- **TASK INSTRUCTIONS**
The whole listing is to be repeated exactly. Add nothing.
[Opening EXERCISE MATERIAL section]
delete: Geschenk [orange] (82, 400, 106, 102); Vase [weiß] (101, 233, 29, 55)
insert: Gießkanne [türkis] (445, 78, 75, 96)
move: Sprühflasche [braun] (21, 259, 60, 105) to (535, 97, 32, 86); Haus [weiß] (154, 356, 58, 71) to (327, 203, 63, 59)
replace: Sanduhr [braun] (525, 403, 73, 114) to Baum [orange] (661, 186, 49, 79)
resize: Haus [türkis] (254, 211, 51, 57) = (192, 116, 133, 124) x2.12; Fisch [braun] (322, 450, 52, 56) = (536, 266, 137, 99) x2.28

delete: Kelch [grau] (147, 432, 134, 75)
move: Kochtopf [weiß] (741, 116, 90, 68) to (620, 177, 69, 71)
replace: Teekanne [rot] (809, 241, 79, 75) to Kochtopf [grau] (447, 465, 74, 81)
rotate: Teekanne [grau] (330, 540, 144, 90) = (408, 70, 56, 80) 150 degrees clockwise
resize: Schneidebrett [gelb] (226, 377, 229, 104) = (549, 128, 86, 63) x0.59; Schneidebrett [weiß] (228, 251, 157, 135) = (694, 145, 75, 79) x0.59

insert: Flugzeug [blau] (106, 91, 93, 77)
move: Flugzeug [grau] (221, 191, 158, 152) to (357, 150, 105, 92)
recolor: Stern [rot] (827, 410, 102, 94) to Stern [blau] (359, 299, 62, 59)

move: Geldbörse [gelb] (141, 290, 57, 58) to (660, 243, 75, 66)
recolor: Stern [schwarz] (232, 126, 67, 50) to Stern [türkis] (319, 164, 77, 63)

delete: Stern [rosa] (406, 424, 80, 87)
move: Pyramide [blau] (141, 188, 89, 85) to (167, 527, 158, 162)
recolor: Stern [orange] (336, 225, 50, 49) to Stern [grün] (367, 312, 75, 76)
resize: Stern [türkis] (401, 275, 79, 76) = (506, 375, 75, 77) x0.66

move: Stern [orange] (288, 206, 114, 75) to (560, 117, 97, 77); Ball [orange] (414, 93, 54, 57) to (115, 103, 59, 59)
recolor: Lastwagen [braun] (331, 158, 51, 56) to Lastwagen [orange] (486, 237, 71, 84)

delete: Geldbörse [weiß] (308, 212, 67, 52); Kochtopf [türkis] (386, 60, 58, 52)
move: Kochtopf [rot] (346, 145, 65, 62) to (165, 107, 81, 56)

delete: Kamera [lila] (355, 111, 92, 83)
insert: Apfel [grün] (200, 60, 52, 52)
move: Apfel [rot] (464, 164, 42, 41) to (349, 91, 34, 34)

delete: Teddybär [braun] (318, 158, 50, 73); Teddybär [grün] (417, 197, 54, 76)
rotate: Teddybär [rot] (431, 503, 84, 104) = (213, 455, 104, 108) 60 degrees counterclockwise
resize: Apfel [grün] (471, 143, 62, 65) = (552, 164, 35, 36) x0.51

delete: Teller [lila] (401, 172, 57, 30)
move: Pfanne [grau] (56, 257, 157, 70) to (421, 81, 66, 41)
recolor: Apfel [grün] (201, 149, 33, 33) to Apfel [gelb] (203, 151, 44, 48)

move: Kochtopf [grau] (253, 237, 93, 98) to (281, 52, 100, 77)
[Closing EXERCISE MATERIAL section]
- **OUTPUT FOR THIS EXERCISE**
delete: Geschenk [orange] (82, 400, 106, 102); Vase [weiß] (101, 233, 29, 55)
insert: Gießkanne [türkis] (445, 78, 75, 96)
move: Sprühflasche [braun] (21, 259, 60, 105) to (535, 97, 32, 86); Haus [weiß] (154, 356, 58, 71) to (327, 203, 63, 59)
replace: Sanduhr [braun] (525, 403, 73, 114) to Baum [orange] (661, 186, 49, 79)
resize: Haus [türkis] (254, 211, 51, 57) = (192, 116, 133, 124) x2.12; Fisch [braun] (322, 450, 52, 56) = (536, 266, 137, 99) x2.28

delete: Kelch [grau] (147, 432, 134, 75)
move: Kochtopf [weiß] (741, 116, 90, 68) to (620, 177, 69, 71)
replace: Teekanne [rot] (809, 241, 79, 75) to Kochtopf [grau] (447, 465, 74, 81)
rotate: Teekanne [grau] (330, 540, 144, 90) = (408, 70, 56, 80) 150 degrees clockwise
resize: Schneidebrett [gelb] (226, 377, 229, 104) = (549, 128, 86, 63) x0.59; Schneidebrett [weiß] (228, 251, 157, 135) = (694, 145, 75, 79) x0.59

insert: Flugzeug [blau] (106, 91, 93, 77)
move: Flugzeug [grau] (221, 191, 158, 152) to (357, 150, 105, 92)
recolor: Stern [rot] (827, 410, 102, 94) to Stern [blau] (359, 299, 62, 59)

move: Geldbörse [gelb] (141, 290, 57, 58) to (660, 243, 75, 66)
recolor: Stern [schwarz] (232, 126, 67, 50) to Stern [türkis] (319, 164, 77, 63)

delete: Stern [rosa] (406, 424, 80, 87)
move: Pyramide [blau] (141, 188, 89, 85) to (167, 527, 158, 162)
recolor: Stern [orange] (336, 225, 50, 49) to Stern [grün] (367, 312, 75, 76)
resize: Stern [türkis] (401, 275, 79, 76) = (506, 375, 75, 77) x0.66

move: Stern [orange] (288, 206, 114, 75) to (560, 117, 97, 77); Ball [orange] (414, 93, 54, 57) to (115, 103, 59, 59)
recolor: Lastwagen [braun] (331, 158, 51, 56) to Lastwagen [orange] (486, 237, 71, 84)

delete: Geldbörse [weiß] (308, 212, 67, 52); Kochtopf [türkis] (386, 60, 58, 52)
move: Kochtopf [rot] (346, 145, 65, 62) to (165, 107, 81, 56)

delete: Kamera [lila] (355, 111, 92, 83)
insert: Apfel [grün] (200, 60, 52, 52)
move: Apfel [rot] (464, 164, 42, 41) to (349, 91, 34, 34)

delete: Teddybär [braun] (318, 158, 50, 73); Teddybär [grün] (417, 197, 54, 76)
rotate: Teddybär [rot] (431, 503, 84, 104) = (213, 455, 104, 108) 60 degrees counterclockwise
resize: Apfel [grün] (471, 143, 62, 65) = (552, 164, 35, 36) x0.51

delete: Teller [lila] (401, 172, 57, 30)
move: Pfanne [grau] (56, 257, 157, 70) to (421, 81, 66, 41)
recolor: Apfel [grün] (201, 149, 33, 33) to Apfel [gelb] (203, 151, 44, 48)

move: Kochtopf [grau] (253, 237, 93, 98) to (281, 52, 100, 77)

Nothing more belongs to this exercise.